### [Exercise objective]
The first line of the entries and each line after it, through the one that contains "recolor: Herz/weiß [513, 172]", are to be duplicated exactly; no picture belongs in the copy.

### [Raw data]
*** Block opens ***

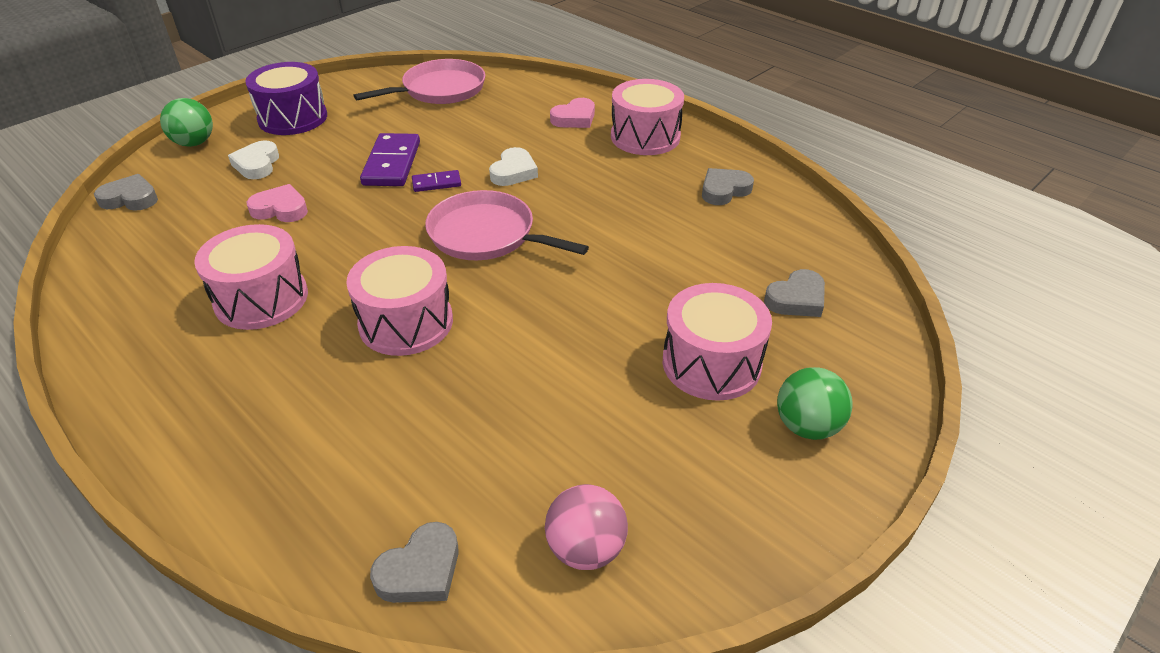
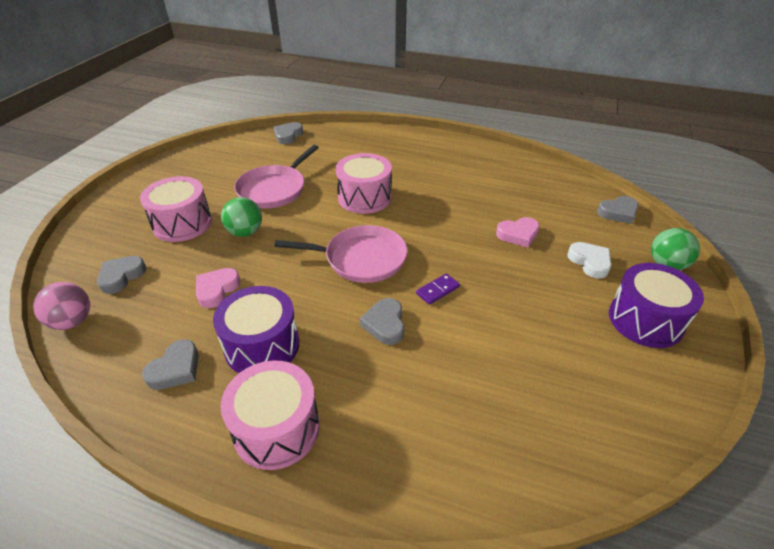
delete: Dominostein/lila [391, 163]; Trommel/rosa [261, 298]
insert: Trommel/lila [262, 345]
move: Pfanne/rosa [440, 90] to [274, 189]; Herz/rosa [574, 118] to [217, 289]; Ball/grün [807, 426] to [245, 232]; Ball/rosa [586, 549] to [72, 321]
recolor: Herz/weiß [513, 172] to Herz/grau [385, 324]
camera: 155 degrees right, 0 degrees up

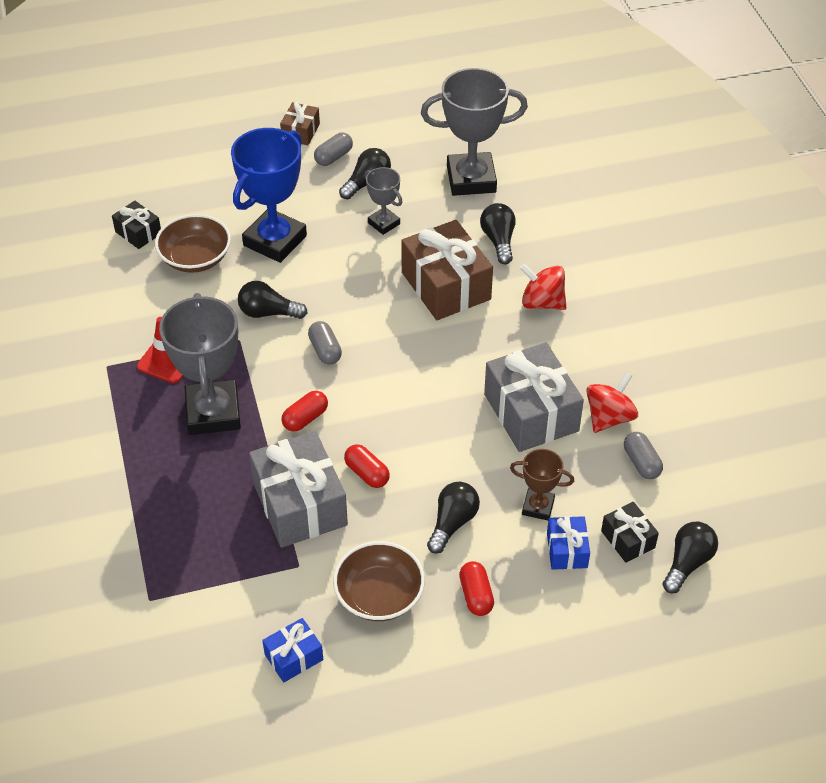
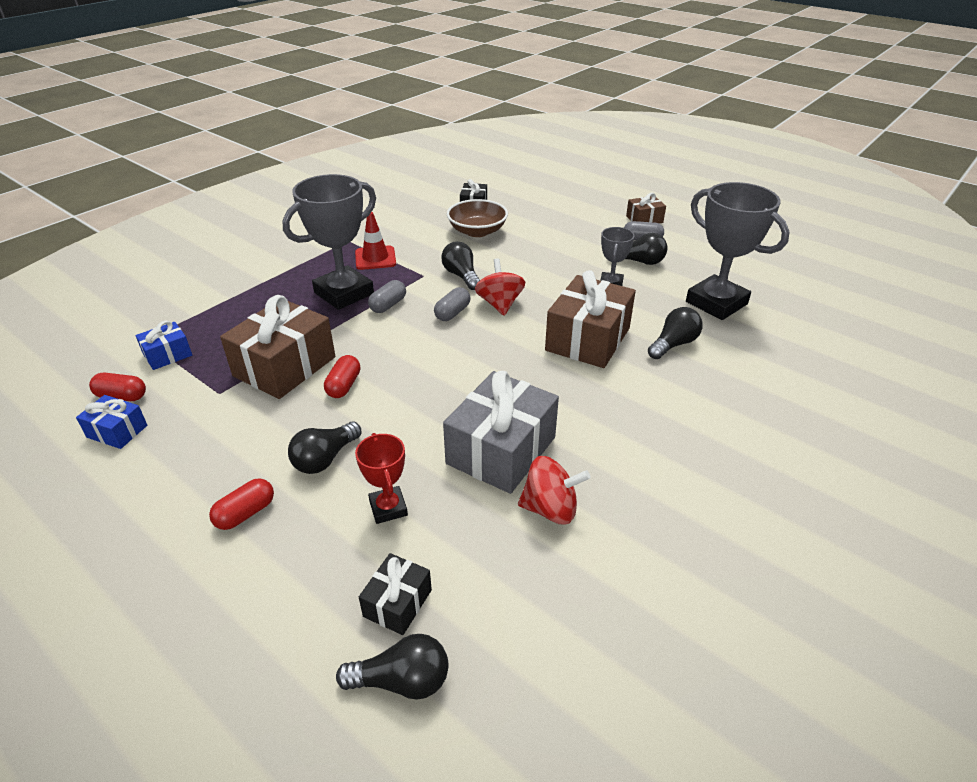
delete: Pokal/blau [275, 240]; Schüssel/braun [379, 595]
move: Kreisel/rot [542, 302] to [500, 304]; Kapsel/rot [305, 418] to [122, 396]; Kapsel/grau [641, 463] to [388, 305]; Geschenk/blau [567, 550] to [167, 355]
recolor: Geschenk/grau [300, 504] to Geschenk/braun [285, 366]; Pokal/braun [538, 507] to Pokal/rot [388, 508]
rotate: Glühbirne/schwarz [452, 523] = [325, 458] 135 degrees clockwise
camera: 55 degrees right, 10 degrees down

*** Block closes ***

### [Response to the exercise]
delete: Dominostein/lila [391, 163]; Trommel/rosa [261, 298]
insert: Trommel/lila [262, 345]
move: Pfanne/rosa [440, 90] to [274, 189]; Herz/rosa [574, 118] to [217, 289]; Ball/grün [807, 426] to [245, 232]; Ball/rosa [586, 549] to [72, 321]
recolor: Herz/weiß [513, 172] to Herz/grau [385, 324]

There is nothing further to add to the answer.